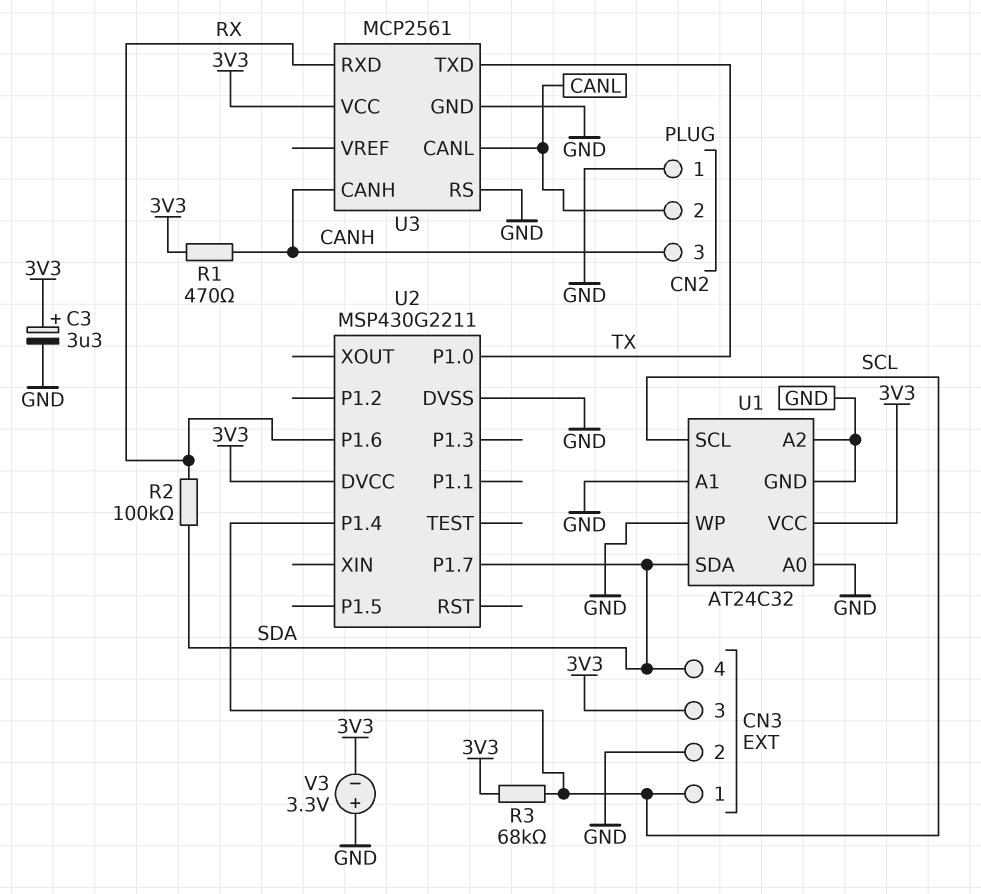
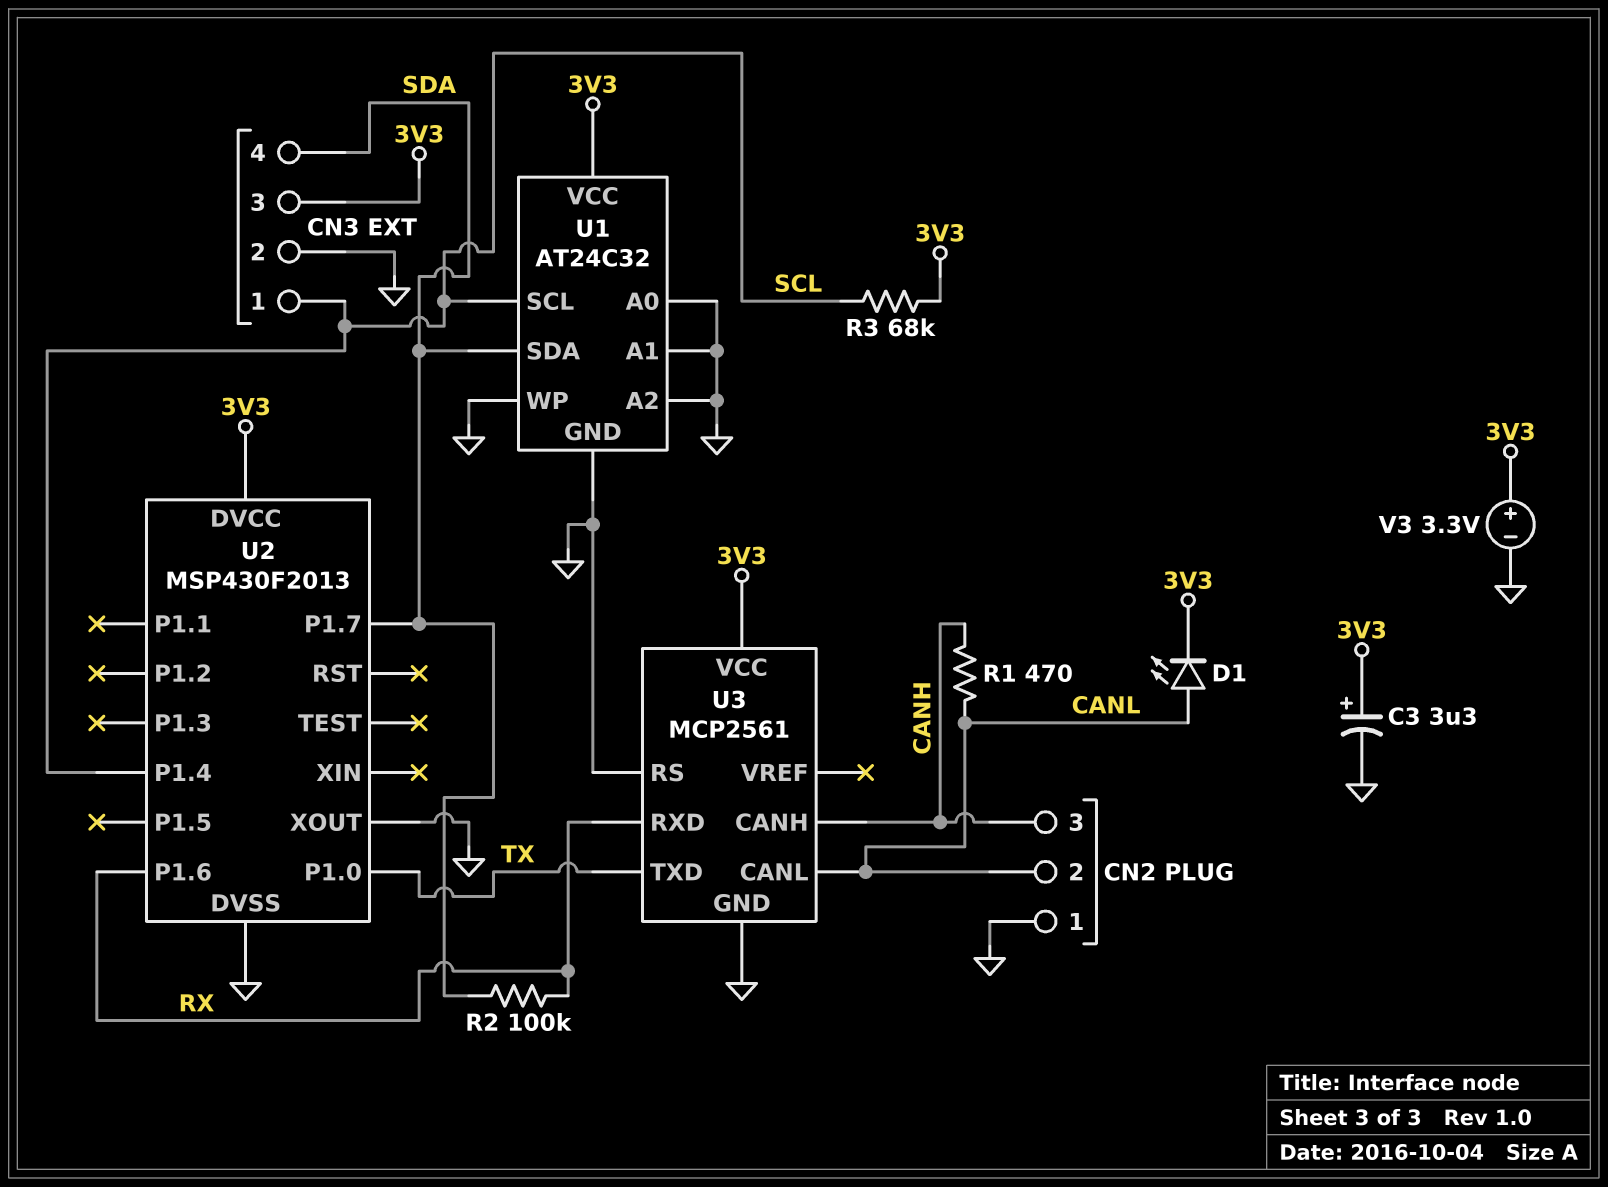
D1: none -> LED (A CANL, K 3V3)
R1: 470 (3V3, CANH) -> 470 (CANH, CANL)
U2: MSP430G2211 -> MSP430F2013
U2 pin XOUT: none -> GND
V3: 3.3V (plus GND, minus 3V3) -> 3.3V (plus 3V3, minus GND)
*****
» Exercise aim: Repeat the entries exactly, without pictures.

» Response area:
D1: none -> LED (A CANL, K 3V3)
R1: 470 (3V3, CANH) -> 470 (CANH, CANL)
U2: MSP430G2211 -> MSP430F2013
U2 pin XOUT: none -> GND
V3: 3.3V (plus GND, minus 3V3) -> 3.3V (plus 3V3, minus GND)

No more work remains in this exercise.